## Records for the exercise
╭──
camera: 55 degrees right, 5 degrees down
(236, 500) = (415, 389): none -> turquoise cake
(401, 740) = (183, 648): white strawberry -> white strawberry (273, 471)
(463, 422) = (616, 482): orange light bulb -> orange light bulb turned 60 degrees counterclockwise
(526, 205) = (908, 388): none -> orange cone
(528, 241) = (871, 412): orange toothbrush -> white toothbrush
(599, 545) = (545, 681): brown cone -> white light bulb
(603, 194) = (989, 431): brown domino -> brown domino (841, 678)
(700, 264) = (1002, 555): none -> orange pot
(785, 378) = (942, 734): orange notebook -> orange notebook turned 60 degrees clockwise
╰──
## What you are asked to do
Using the listing above, please repeat every entry exactly.

## Finished exercise
camera: 55 degrees right, 5 degrees down
(236, 500) = (415, 389): none -> turquoise cake
(401, 740) = (183, 648): white strawberry -> white strawberry (273, 471)
(463, 422) = (616, 482): orange light bulb -> orange light bulb turned 60 degrees counterclockwise
(526, 205) = (908, 388): none -> orange cone
(528, 241) = (871, 412): orange toothbrush -> white toothbrush
(599, 545) = (545, 681): brown cone -> white light bulb
(603, 194) = (989, 431): brown domino -> brown domino (841, 678)
(700, 264) = (1002, 555): none -> orange pot
(785, 378) = (942, 734): orange notebook -> orange notebook turned 60 degrees clockwise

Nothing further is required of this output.